PROVIDED INFORMATION: Begin

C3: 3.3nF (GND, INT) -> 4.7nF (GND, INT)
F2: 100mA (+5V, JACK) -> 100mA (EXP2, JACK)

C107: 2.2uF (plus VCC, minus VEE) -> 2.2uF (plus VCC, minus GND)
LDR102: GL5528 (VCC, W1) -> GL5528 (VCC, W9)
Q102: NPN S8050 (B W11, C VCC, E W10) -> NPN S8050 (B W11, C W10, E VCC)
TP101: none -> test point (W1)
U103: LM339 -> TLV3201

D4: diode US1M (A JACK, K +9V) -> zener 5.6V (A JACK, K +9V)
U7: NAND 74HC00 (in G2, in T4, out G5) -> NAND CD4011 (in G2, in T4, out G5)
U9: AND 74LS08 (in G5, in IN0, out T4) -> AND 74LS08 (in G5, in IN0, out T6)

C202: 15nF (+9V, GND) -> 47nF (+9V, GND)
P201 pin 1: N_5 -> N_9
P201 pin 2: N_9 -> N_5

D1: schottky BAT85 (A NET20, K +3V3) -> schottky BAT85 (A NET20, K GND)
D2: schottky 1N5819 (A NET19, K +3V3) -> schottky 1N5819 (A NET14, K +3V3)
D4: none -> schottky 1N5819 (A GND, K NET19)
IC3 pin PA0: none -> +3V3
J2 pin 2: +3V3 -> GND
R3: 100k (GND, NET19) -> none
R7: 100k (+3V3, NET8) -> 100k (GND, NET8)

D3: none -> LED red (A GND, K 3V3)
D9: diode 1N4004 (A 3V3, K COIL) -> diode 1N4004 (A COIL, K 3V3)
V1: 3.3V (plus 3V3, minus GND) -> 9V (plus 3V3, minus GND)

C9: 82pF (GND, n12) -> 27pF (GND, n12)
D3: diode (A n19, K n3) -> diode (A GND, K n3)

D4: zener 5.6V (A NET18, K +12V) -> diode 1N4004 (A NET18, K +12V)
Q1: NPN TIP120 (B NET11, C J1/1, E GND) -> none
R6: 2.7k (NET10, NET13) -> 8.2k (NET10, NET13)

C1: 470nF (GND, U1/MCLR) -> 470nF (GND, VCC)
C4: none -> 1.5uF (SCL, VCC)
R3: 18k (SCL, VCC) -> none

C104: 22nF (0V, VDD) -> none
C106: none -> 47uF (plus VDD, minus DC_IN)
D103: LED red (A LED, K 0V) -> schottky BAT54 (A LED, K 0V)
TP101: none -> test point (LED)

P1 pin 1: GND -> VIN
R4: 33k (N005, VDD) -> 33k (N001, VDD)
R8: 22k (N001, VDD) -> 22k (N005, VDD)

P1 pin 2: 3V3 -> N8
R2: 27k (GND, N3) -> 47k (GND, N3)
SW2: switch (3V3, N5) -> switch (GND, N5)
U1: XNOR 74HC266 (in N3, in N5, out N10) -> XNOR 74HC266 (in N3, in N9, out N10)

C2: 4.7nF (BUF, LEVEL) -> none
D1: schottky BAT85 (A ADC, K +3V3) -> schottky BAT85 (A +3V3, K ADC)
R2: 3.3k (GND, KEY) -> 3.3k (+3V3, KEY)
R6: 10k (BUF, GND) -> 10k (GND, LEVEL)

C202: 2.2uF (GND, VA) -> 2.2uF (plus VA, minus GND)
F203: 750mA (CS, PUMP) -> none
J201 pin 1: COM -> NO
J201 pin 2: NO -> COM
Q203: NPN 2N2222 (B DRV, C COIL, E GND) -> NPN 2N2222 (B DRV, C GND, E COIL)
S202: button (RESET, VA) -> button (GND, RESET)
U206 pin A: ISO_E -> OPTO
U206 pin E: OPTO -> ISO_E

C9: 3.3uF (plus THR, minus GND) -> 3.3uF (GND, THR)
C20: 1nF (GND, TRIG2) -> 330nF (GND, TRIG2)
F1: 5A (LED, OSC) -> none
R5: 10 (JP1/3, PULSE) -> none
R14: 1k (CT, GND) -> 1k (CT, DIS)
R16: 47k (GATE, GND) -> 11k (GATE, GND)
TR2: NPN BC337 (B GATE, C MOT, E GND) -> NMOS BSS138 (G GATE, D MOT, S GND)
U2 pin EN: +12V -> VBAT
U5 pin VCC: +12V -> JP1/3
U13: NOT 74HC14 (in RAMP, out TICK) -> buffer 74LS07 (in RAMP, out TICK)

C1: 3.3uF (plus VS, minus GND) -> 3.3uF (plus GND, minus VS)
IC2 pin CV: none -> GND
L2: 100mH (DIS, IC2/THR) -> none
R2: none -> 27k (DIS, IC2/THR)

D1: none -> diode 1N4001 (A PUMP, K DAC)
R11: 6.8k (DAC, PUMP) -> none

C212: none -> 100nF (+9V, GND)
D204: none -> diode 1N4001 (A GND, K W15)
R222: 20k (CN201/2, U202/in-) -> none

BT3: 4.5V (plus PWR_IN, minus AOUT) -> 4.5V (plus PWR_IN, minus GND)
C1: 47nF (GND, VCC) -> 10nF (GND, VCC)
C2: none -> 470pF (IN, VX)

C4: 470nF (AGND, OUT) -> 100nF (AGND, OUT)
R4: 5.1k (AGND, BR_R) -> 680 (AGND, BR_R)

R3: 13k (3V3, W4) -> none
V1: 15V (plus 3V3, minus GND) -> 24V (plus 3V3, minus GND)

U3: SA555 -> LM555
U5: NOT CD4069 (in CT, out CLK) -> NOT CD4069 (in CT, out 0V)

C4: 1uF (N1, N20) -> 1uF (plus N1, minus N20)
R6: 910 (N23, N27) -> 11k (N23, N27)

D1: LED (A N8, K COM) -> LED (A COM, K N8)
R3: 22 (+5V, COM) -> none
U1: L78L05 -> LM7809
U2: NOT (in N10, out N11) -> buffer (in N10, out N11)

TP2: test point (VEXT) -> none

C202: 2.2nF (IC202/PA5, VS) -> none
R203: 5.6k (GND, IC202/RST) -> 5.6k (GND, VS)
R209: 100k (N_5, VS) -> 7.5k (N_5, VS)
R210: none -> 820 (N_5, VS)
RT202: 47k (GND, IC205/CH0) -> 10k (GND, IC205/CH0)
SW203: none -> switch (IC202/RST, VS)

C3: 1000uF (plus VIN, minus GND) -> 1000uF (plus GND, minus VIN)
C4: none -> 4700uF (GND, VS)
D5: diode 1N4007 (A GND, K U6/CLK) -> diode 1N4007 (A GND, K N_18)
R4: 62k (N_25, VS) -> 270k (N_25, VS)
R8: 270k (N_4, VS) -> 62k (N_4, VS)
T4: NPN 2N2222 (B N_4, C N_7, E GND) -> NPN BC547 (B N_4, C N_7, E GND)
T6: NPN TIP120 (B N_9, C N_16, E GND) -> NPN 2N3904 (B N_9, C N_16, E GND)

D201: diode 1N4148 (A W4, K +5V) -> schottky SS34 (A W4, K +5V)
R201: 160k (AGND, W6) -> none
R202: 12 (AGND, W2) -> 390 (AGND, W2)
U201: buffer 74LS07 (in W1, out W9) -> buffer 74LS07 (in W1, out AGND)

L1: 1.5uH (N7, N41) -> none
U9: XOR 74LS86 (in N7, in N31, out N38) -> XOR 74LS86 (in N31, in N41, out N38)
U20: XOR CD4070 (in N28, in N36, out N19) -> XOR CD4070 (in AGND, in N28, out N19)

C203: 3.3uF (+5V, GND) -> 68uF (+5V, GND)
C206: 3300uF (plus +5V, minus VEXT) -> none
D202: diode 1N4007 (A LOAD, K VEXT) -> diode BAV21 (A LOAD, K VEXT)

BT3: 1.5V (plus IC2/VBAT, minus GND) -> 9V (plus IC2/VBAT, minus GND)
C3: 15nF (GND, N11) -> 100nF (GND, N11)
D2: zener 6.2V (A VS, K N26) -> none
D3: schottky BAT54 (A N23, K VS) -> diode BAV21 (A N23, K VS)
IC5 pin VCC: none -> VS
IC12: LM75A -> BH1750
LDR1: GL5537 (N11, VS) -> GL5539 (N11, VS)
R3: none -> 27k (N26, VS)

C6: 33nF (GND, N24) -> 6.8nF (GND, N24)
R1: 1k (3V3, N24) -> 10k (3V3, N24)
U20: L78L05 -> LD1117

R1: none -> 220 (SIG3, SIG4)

PROVIDED INFORMATION: End

> WORK TO BE COMPLETED:
In the listing above, find the line with "C106: none -> 47uF (plus VDD, minus DC_IN)" and the line with "R2: 27k (GND, N3) -> 47k (GND, N3)", then reproduce both and every line between them exactly.

> WRITTEN RESPONSE:
C106: none -> 47uF (plus VDD, minus DC_IN)
D103: LED red (A LED, K 0V) -> schottky BAT54 (A LED, K 0V)
TP101: none -> test point (LED)

P1 pin 1: GND -> VIN
R4: 33k (N005, VDD) -> 33k (N001, VDD)
R8: 22k (N001, VDD) -> 22k (N005, VDD)

P1 pin 2: 3V3 -> N8
R2: 27k (GND, N3) -> 47k (GND, N3)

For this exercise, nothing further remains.